[Object change descriptions]

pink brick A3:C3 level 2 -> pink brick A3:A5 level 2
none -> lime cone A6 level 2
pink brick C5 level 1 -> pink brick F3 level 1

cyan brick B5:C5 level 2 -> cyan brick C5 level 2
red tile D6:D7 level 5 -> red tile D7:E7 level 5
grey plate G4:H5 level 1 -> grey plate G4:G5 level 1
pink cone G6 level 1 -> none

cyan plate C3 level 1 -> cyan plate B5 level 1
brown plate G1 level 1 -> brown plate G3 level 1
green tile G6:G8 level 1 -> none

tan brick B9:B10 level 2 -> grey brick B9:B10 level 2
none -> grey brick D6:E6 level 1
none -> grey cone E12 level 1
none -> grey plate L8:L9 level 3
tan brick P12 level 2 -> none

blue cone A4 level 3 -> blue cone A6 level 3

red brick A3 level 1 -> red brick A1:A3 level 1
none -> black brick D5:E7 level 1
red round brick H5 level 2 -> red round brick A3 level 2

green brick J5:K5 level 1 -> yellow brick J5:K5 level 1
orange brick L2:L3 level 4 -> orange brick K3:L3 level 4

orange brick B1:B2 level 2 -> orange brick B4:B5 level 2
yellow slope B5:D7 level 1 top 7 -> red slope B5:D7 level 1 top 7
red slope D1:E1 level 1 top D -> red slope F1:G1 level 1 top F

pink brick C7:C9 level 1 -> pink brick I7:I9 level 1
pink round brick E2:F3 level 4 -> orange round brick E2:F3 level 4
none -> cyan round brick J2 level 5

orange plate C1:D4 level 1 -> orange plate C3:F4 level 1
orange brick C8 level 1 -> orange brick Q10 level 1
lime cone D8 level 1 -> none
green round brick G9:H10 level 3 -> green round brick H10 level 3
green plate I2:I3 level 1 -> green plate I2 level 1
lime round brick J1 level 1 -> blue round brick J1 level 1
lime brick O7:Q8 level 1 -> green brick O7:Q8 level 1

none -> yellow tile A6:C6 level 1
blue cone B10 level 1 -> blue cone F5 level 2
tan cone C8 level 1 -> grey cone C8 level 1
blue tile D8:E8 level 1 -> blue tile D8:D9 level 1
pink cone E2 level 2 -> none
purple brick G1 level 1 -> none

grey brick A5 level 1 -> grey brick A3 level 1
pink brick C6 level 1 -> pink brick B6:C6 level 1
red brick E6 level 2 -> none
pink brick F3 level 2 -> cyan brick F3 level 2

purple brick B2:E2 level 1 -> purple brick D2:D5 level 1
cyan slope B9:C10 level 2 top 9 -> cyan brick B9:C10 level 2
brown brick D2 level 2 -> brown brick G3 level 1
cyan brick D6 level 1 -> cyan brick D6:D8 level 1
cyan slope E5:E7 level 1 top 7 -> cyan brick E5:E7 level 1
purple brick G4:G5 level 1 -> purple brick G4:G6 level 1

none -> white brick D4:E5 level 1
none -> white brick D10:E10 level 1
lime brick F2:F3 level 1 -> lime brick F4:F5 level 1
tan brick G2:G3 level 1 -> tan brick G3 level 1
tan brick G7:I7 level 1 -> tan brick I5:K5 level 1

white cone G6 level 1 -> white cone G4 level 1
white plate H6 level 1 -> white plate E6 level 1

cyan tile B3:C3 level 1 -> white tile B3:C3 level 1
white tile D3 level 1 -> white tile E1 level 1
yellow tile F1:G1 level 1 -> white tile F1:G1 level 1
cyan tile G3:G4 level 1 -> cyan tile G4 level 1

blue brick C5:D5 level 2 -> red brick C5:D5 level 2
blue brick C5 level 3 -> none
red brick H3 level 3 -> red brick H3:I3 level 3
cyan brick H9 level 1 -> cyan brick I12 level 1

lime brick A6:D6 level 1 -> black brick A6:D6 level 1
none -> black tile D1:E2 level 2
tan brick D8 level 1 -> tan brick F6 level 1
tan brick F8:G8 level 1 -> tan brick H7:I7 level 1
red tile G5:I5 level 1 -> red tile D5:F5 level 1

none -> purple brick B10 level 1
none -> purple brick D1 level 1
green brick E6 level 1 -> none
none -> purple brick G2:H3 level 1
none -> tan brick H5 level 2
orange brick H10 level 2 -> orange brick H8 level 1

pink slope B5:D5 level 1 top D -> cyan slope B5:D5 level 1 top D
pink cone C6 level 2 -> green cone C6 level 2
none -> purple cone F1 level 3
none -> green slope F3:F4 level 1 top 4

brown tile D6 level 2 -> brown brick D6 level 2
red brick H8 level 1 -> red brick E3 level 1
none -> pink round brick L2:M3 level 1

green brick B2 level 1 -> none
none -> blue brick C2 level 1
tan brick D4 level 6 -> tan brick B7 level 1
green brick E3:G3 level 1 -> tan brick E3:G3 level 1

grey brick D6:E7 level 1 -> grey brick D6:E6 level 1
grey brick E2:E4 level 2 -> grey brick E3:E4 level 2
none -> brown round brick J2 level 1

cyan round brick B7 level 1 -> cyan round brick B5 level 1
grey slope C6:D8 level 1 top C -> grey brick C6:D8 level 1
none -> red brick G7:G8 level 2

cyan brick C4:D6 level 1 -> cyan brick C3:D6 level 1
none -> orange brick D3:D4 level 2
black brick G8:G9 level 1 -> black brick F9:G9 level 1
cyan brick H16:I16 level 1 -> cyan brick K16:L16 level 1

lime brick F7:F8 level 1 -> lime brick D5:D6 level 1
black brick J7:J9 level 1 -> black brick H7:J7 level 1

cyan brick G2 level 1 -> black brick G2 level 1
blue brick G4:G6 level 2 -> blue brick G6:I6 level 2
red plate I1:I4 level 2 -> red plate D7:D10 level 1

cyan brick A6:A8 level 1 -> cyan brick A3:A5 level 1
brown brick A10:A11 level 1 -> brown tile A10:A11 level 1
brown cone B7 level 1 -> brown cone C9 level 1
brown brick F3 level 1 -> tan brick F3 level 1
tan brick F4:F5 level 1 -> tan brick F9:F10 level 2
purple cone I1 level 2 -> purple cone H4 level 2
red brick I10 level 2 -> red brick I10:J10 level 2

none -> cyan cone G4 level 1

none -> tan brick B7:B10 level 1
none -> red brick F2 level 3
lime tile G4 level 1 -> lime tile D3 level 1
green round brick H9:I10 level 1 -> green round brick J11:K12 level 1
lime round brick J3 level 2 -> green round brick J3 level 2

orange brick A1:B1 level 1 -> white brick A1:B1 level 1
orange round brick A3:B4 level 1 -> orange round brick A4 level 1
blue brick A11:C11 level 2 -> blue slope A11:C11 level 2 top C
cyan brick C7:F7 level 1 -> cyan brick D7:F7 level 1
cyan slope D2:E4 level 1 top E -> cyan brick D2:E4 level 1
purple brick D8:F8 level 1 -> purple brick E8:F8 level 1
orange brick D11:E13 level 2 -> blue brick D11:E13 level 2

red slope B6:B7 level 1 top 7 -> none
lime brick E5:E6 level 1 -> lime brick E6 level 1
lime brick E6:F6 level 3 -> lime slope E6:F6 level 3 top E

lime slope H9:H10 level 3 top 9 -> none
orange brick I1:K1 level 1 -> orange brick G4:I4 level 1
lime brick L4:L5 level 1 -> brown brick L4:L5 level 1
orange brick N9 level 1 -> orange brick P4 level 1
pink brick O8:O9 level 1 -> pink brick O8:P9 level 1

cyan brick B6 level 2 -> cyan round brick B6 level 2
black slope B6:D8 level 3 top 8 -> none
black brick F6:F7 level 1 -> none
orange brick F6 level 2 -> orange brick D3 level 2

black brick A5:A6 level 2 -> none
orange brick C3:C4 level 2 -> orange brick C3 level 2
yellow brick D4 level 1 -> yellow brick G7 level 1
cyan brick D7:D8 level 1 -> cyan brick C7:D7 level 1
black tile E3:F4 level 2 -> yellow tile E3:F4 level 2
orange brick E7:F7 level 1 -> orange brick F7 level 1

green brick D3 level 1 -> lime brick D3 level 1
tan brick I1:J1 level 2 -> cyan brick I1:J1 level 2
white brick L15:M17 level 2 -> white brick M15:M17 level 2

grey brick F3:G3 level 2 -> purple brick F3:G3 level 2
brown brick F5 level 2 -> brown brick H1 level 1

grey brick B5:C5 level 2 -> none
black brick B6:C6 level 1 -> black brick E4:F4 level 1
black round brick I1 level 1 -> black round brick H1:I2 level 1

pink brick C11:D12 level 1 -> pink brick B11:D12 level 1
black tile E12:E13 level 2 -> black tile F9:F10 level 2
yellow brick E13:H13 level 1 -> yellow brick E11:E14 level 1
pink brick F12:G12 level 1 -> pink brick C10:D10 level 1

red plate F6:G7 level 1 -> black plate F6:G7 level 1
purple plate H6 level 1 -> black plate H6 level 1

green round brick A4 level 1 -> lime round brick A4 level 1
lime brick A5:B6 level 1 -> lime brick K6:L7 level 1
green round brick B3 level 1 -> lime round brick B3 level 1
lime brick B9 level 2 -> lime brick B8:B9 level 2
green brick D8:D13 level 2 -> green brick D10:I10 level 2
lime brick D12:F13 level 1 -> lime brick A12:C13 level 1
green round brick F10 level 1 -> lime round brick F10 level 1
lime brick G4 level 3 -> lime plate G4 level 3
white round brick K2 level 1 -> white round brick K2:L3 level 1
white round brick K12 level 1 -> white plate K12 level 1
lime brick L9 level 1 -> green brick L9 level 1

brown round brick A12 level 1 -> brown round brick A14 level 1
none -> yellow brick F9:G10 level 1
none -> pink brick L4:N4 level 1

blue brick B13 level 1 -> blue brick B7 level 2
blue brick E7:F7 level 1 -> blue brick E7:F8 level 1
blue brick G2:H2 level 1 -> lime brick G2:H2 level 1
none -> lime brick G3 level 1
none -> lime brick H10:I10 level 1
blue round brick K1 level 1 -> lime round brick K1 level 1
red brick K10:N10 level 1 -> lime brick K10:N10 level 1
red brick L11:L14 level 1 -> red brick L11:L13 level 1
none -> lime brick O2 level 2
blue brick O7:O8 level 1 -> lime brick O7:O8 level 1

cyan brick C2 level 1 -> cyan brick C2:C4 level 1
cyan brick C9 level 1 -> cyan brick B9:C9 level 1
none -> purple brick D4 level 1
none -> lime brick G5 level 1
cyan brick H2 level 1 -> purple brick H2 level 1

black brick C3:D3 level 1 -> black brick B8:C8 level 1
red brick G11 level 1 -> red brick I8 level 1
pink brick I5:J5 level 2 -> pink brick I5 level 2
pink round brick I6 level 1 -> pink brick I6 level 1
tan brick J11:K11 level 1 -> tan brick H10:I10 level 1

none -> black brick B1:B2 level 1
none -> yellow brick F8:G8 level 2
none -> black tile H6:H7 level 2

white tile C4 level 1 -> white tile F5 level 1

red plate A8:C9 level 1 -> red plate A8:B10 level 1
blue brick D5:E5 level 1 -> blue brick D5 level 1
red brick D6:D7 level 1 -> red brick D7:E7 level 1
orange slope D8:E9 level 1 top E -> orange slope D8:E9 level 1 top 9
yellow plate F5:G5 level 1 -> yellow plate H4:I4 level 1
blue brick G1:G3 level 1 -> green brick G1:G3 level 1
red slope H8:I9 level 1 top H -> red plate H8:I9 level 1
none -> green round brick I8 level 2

- [HOW TO COMPLETE THIS TASK]
The lines above from the one with "red brick A3" through the one with "red brick E6 level 2 -> none" are to be duplicated exactly, ends included, with nothing added.

- [RESULT]
red brick A3 level 1 -> red brick A1:A3 level 1
none -> black brick D5:E7 level 1
red round brick H5 level 2 -> red round brick A3 level 2

green brick J5:K5 level 1 -> yellow brick J5:K5 level 1
orange brick L2:L3 level 4 -> orange brick K3:L3 level 4

orange brick B1:B2 level 2 -> orange brick B4:B5 level 2
yellow slope B5:D7 level 1 top 7 -> red slope B5:D7 level 1 top 7
red slope D1:E1 level 1 top D -> red slope F1:G1 level 1 top F

pink brick C7:C9 level 1 -> pink brick I7:I9 level 1
pink round brick E2:F3 level 4 -> orange round brick E2:F3 level 4
none -> cyan round brick J2 level 5

orange plate C1:D4 level 1 -> orange plate C3:F4 level 1
orange brick C8 level 1 -> orange brick Q10 level 1
lime cone D8 level 1 -> none
green round brick G9:H10 level 3 -> green round brick H10 level 3
green plate I2:I3 level 1 -> green plate I2 level 1
lime round brick J1 level 1 -> blue round brick J1 level 1
lime brick O7:Q8 level 1 -> green brick O7:Q8 level 1

none -> yellow tile A6:C6 level 1
blue cone B10 level 1 -> blue cone F5 level 2
tan cone C8 level 1 -> grey cone C8 level 1
blue tile D8:E8 level 1 -> blue tile D8:D9 level 1
pink cone E2 level 2 -> none
purple brick G1 level 1 -> none

grey brick A5 level 1 -> grey brick A3 level 1
pink brick C6 level 1 -> pink brick B6:C6 level 1
red brick E6 level 2 -> none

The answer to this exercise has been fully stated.